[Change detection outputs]
──────

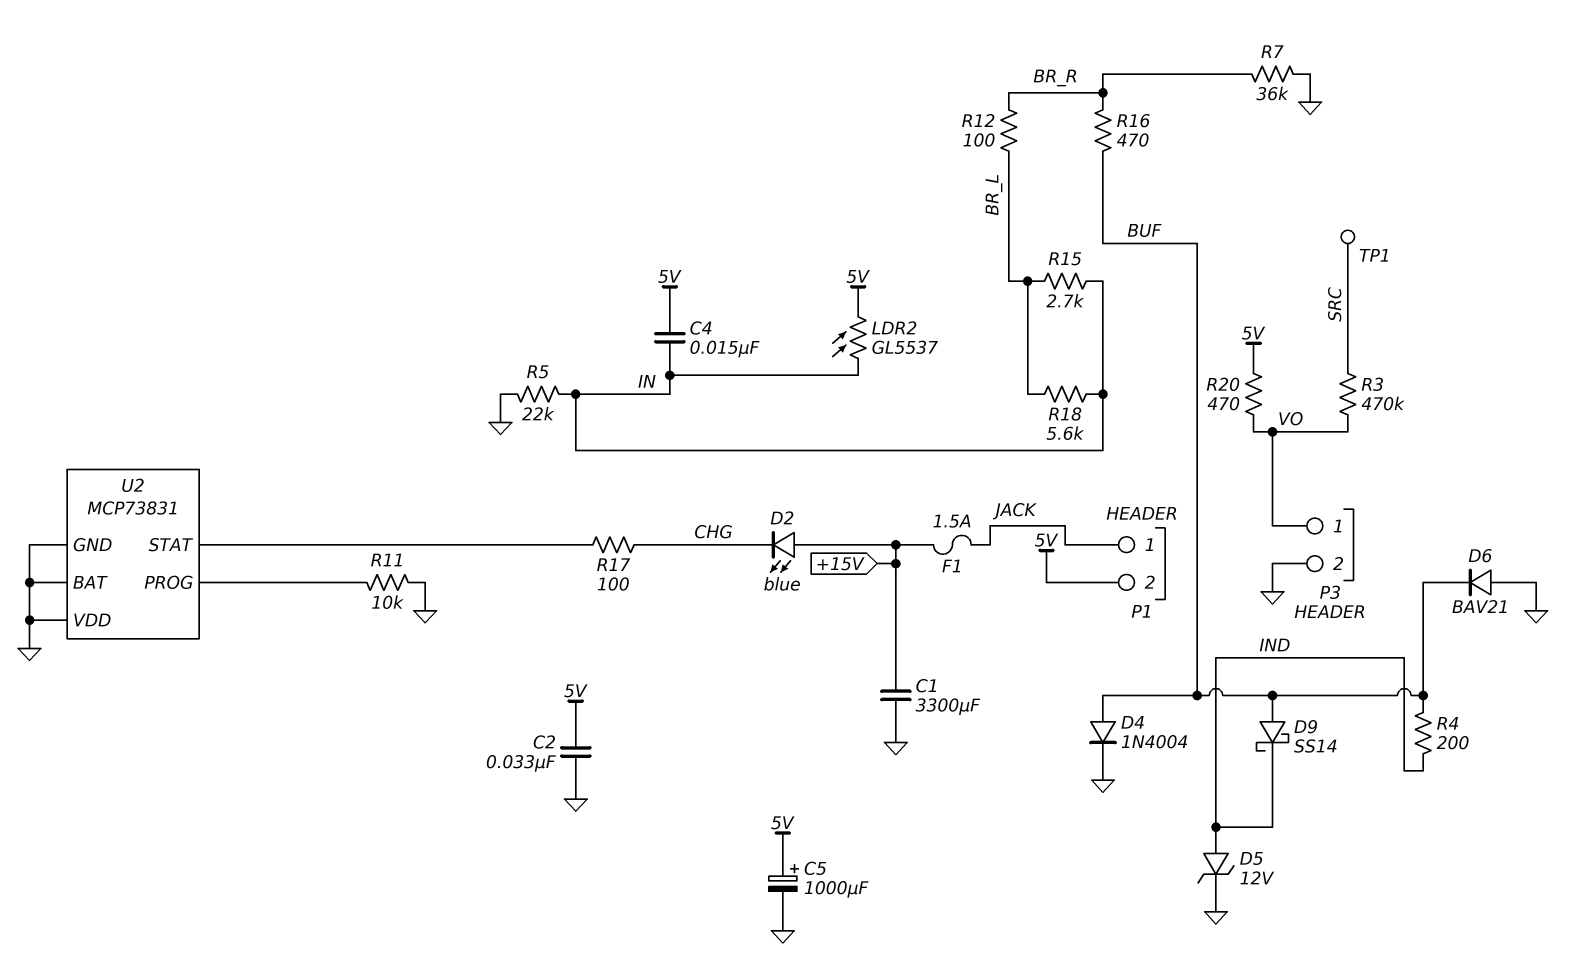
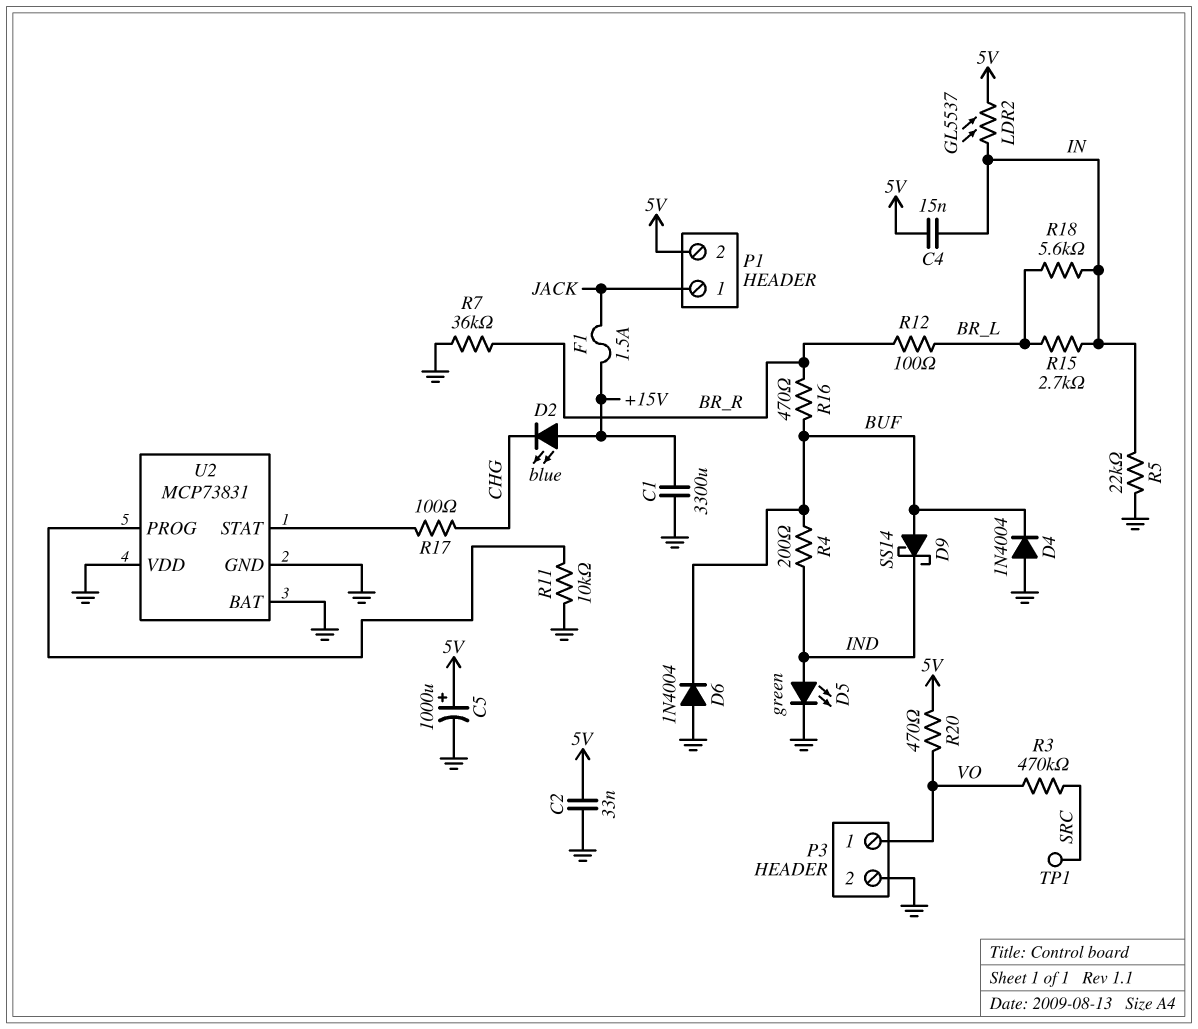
D4: diode 1N4004 (A BUF, K GND) -> diode 1N4004 (A GND, K BUF)
D5: zener 12V (A IND, K GND) -> LED green (A IND, K GND)
D6: diode BAV21 (A GND, K BUF) -> diode 1N4004 (A GND, K BUF)

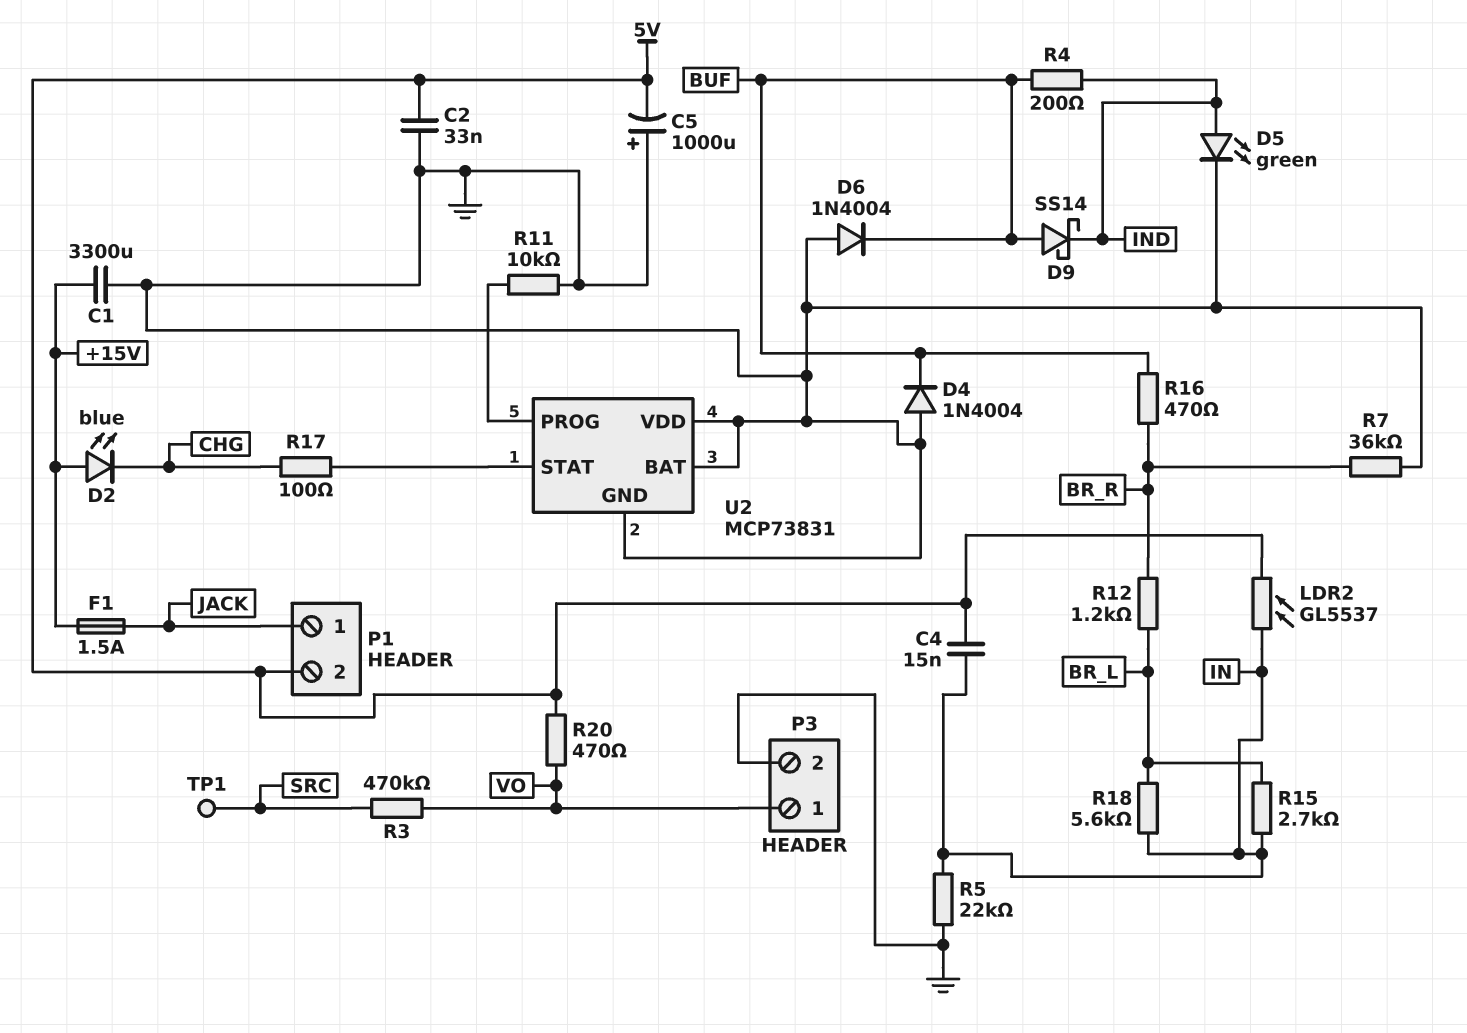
C5: 1000uF (plus 5V, minus GND) -> 1000uF (plus GND, minus 5V)
R12: 100 (BR_L, BR_R) -> 1.2k (BR_L, BR_R)

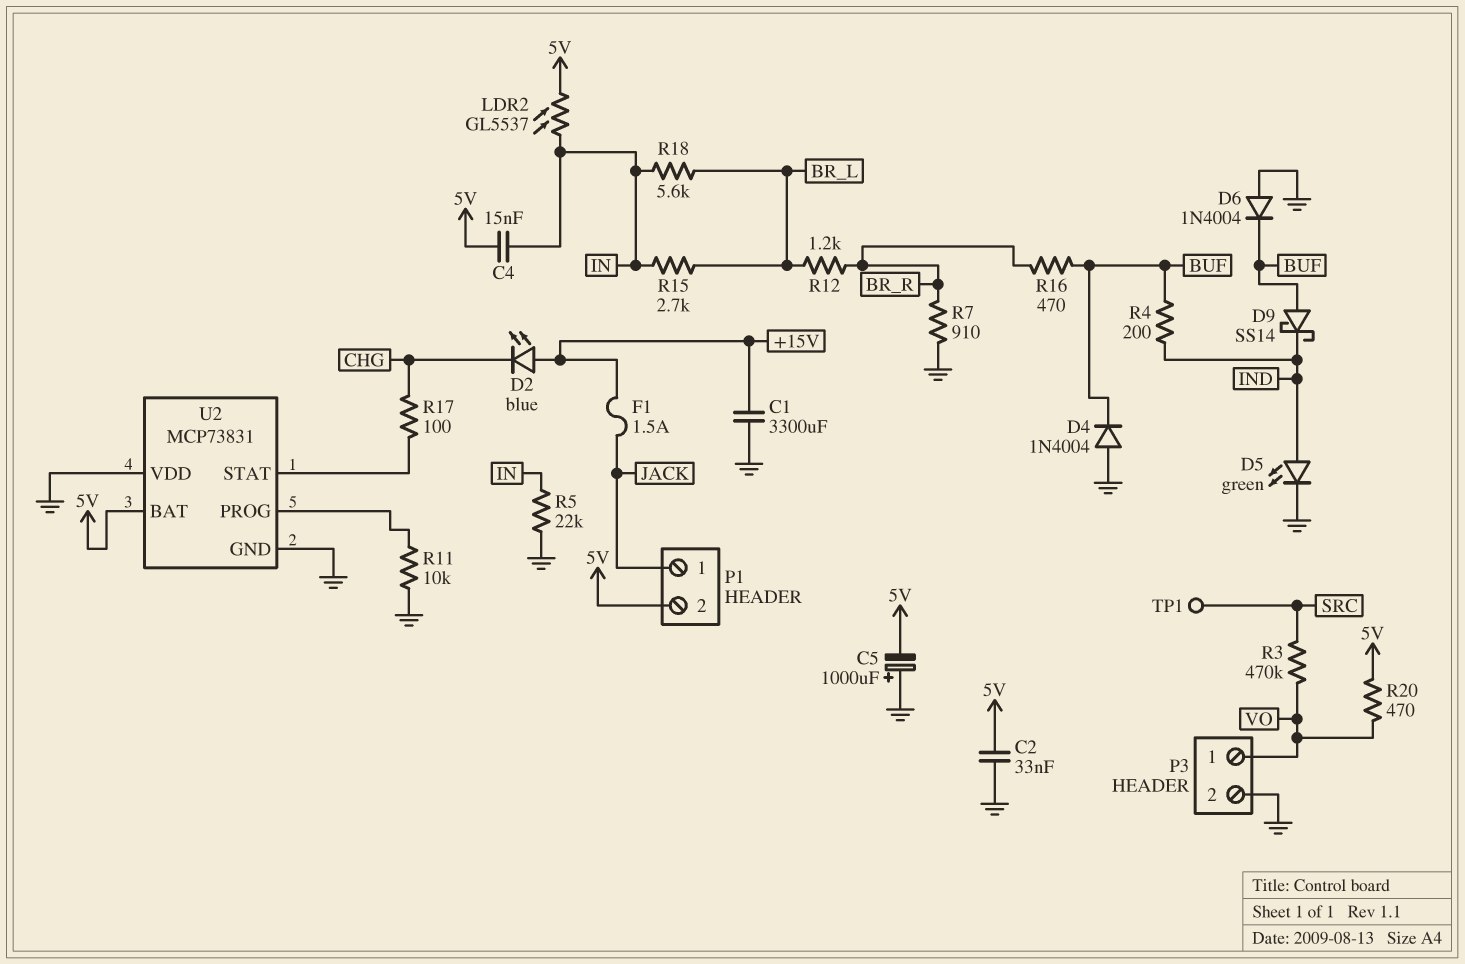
R7: 36k (BR_R, GND) -> 910 (BR_R, GND)
U2 pin BAT: GND -> 5V

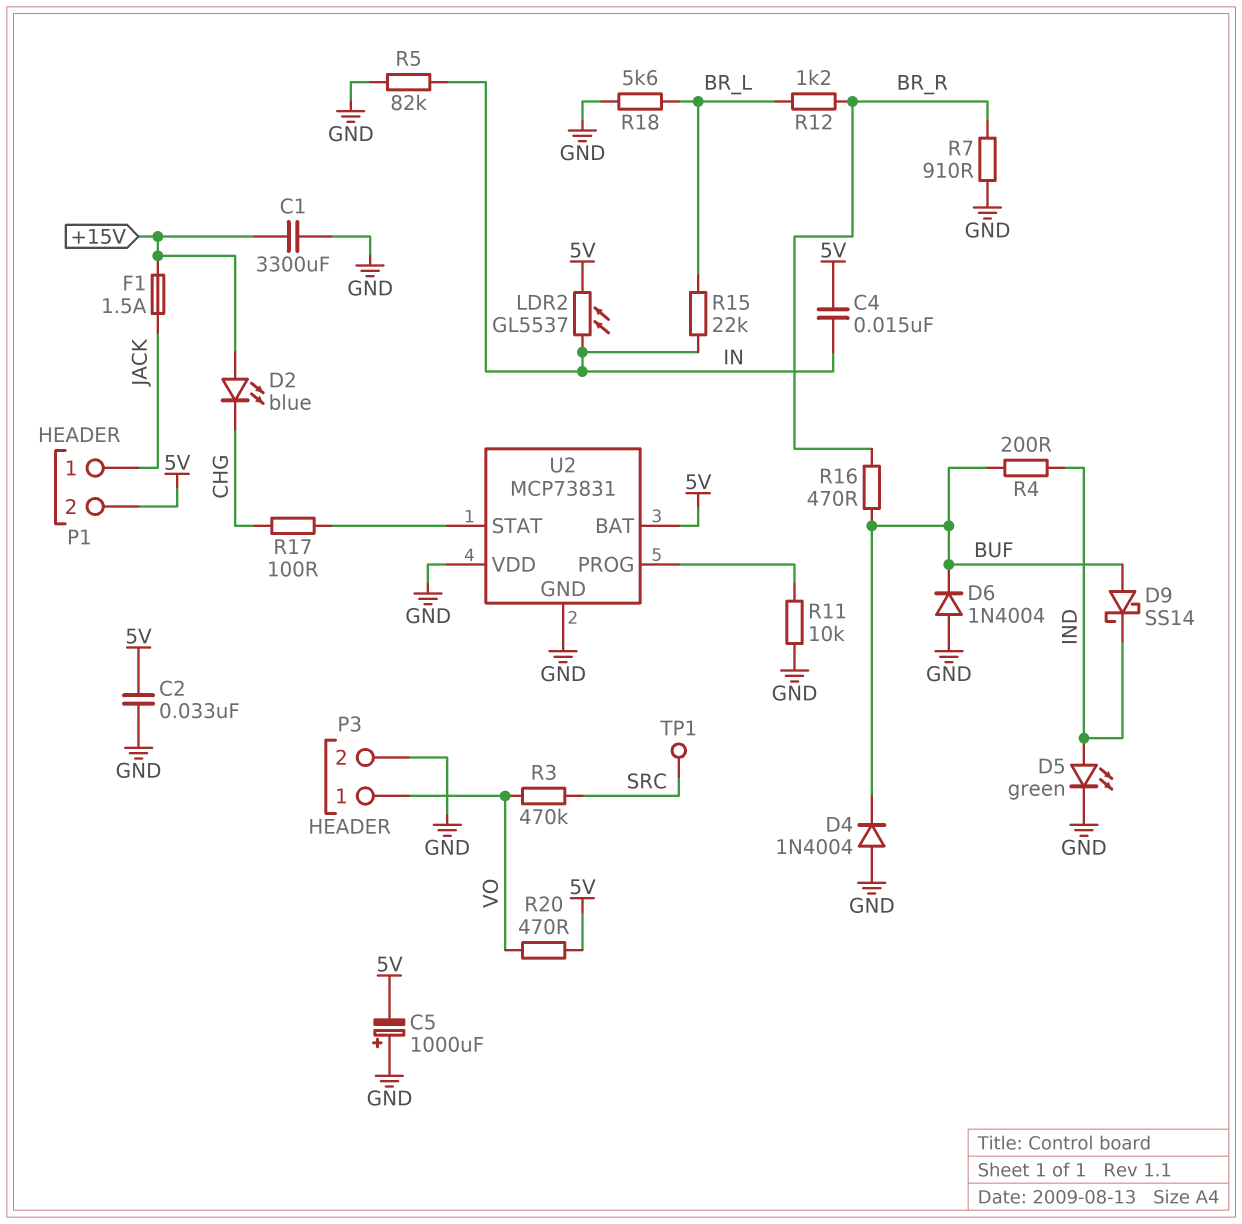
R5: 22k (GND, IN) -> 82k (GND, IN)
R15: 2.7k (BR_L, IN) -> 22k (BR_L, IN)
R18: 5.6k (BR_L, IN) -> 5.6k (BR_L, GND)

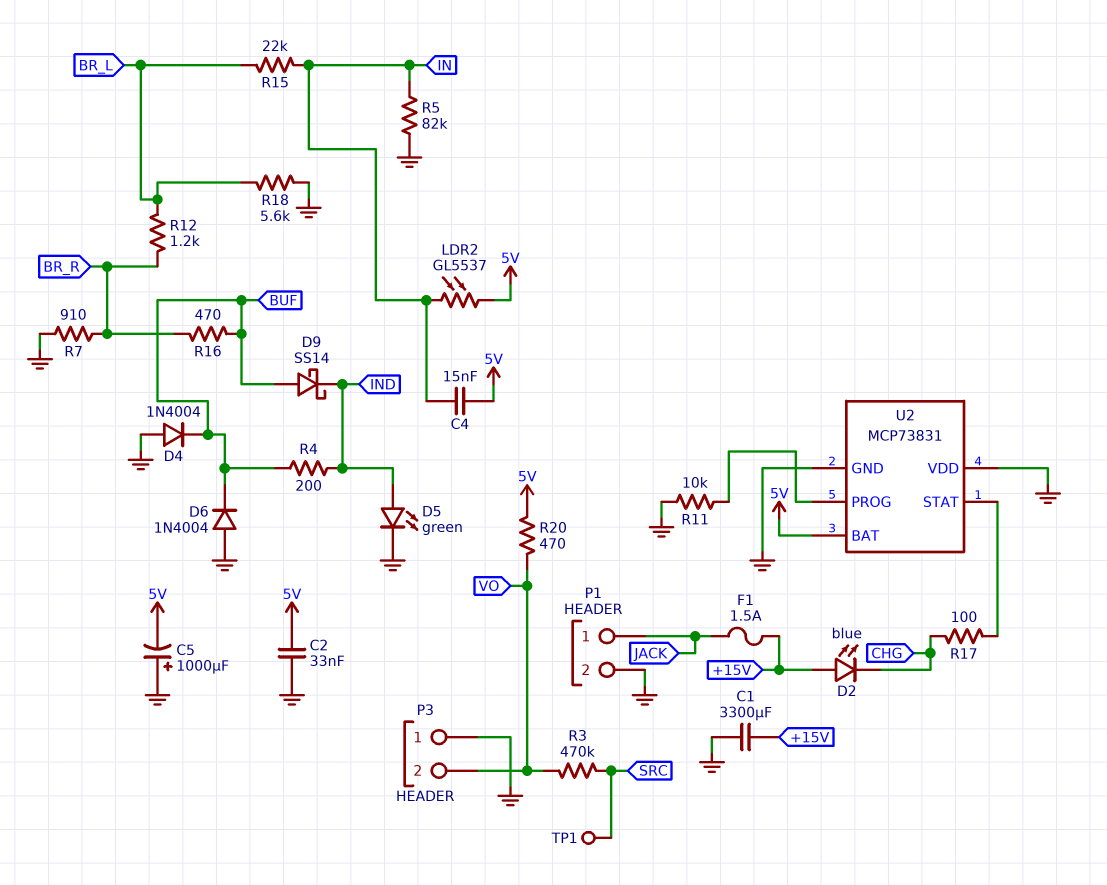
P1 pin 2: 5V -> GND
P3 pin 1: VO -> GND
P3 pin 2: GND -> VO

──────

Type out all the records verbatim, minus images.

D4: diode 1N4004 (A BUF, K GND) -> diode 1N4004 (A GND, K BUF)
D5: zener 12V (A IND, K GND) -> LED green (A IND, K GND)
D6: diode BAV21 (A GND, K BUF) -> diode 1N4004 (A GND, K BUF)

C5: 1000uF (plus 5V, minus GND) -> 1000uF (plus GND, minus 5V)
R12: 100 (BR_L, BR_R) -> 1.2k (BR_L, BR_R)

R7: 36k (BR_R, GND) -> 910 (BR_R, GND)
U2 pin BAT: GND -> 5V

R5: 22k (GND, IN) -> 82k (GND, IN)
R15: 2.7k (BR_L, IN) -> 22k (BR_L, IN)
R18: 5.6k (BR_L, IN) -> 5.6k (BR_L, GND)

P1 pin 2: 5V -> GND
P3 pin 1: VO -> GND
P3 pin 2: GND -> VO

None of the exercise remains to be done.